Make an exact copy of the listing underneath, skipping each picture.

INPUT MATERIAL Start Marker

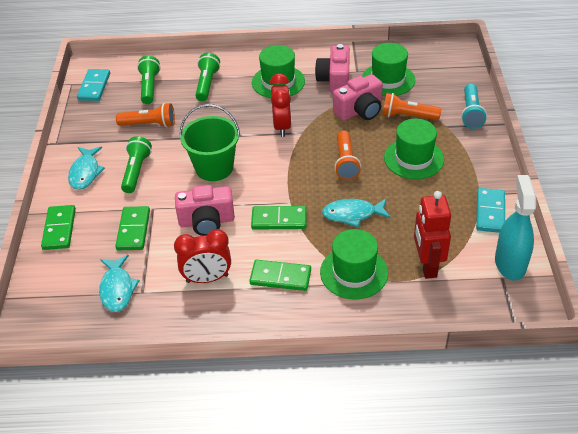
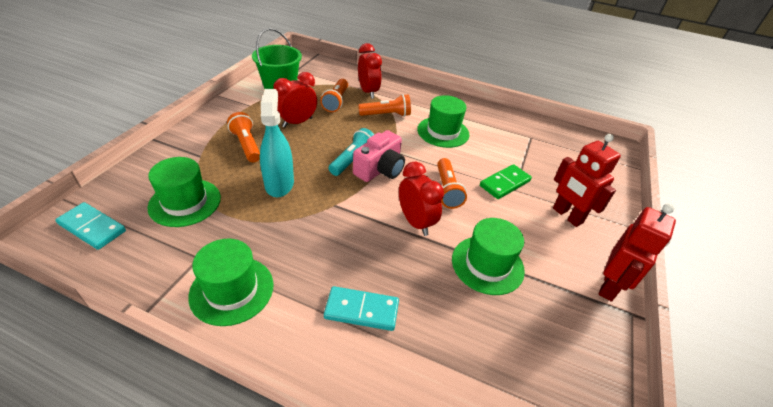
green domino: 4 -> 1
green flashlight: 3 -> 0
orange flashlight: 3 -> 4
pink camera: 3 -> 1
red clock: 2 -> 3
red robot: 1 -> 2
turquoise fish: 3 -> 0

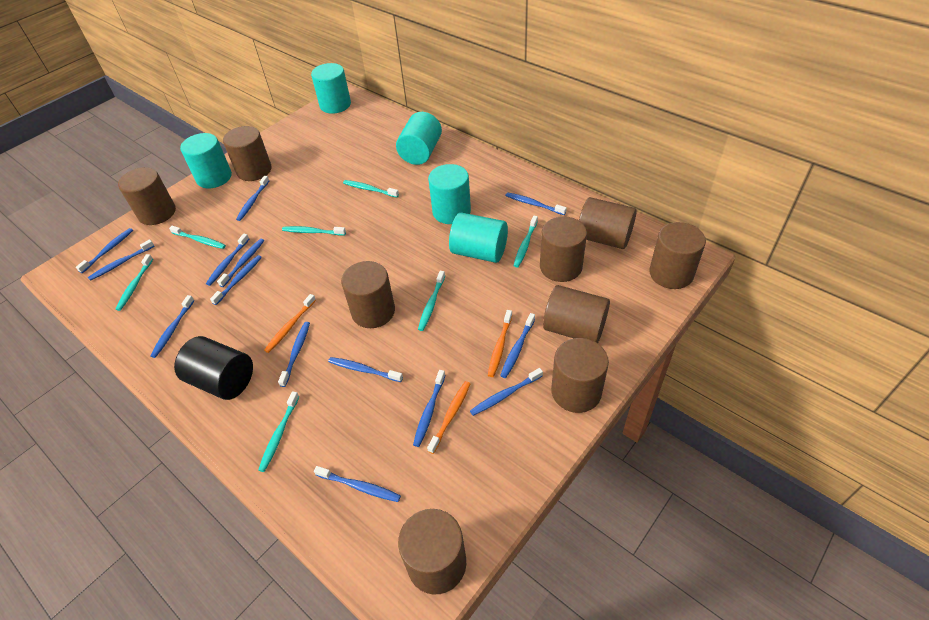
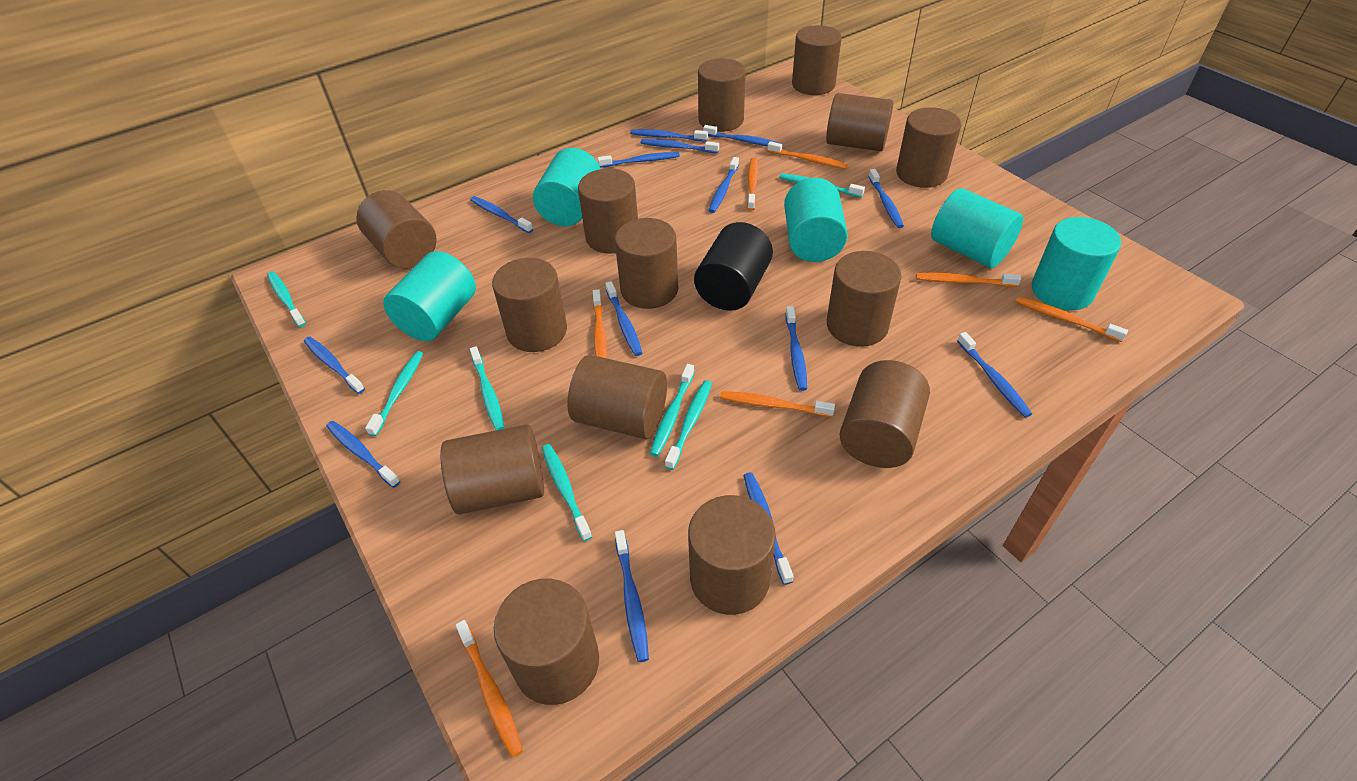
brown cylinder: 9 -> 14
orange toothbrush: 3 -> 7

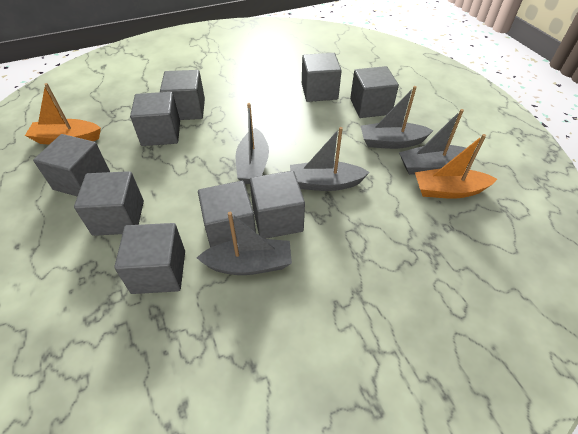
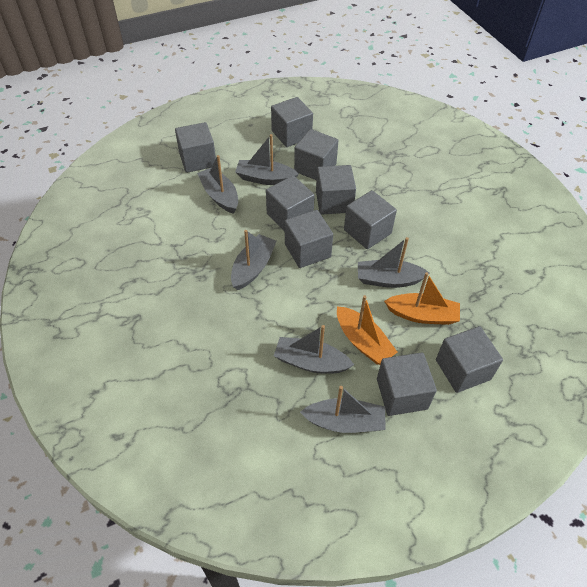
grey boat: 5 -> 6

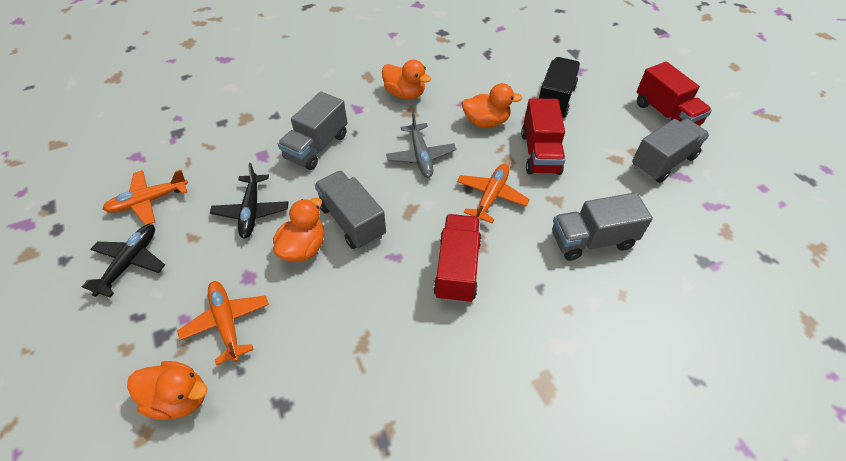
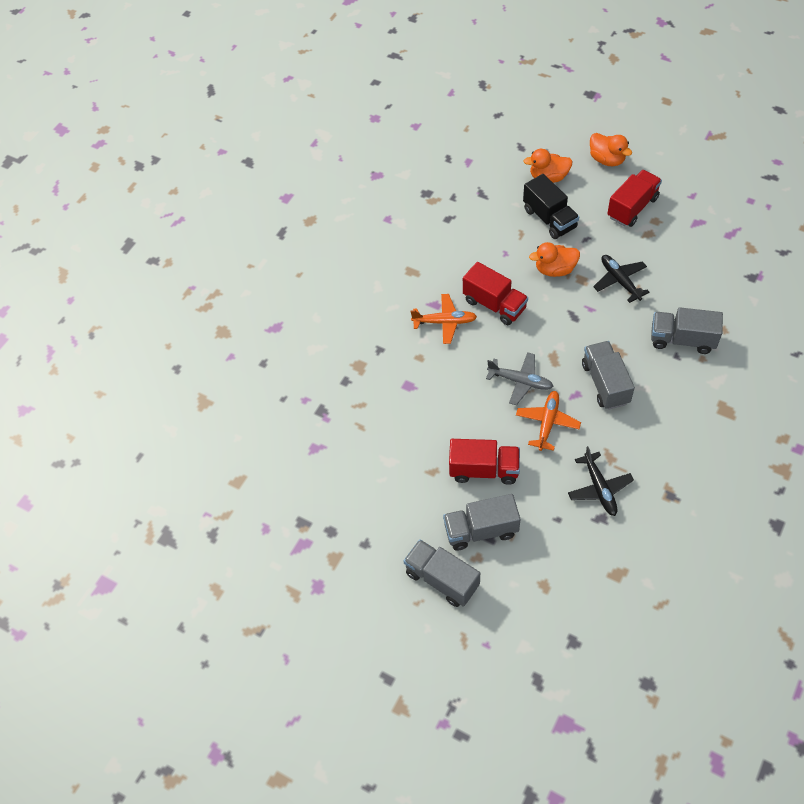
orange duck: 4 -> 3
orange plane: 3 -> 2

INPUT MATERIAL End Marker

▶ _EXERCISE ANSWER_:
green domino: 4 -> 1
green flashlight: 3 -> 0
orange flashlight: 3 -> 4
pink camera: 3 -> 1
red clock: 2 -> 3
red robot: 1 -> 2
turquoise fish: 3 -> 0

brown cylinder: 9 -> 14
orange toothbrush: 3 -> 7

grey boat: 5 -> 6

orange duck: 4 -> 3
orange plane: 3 -> 2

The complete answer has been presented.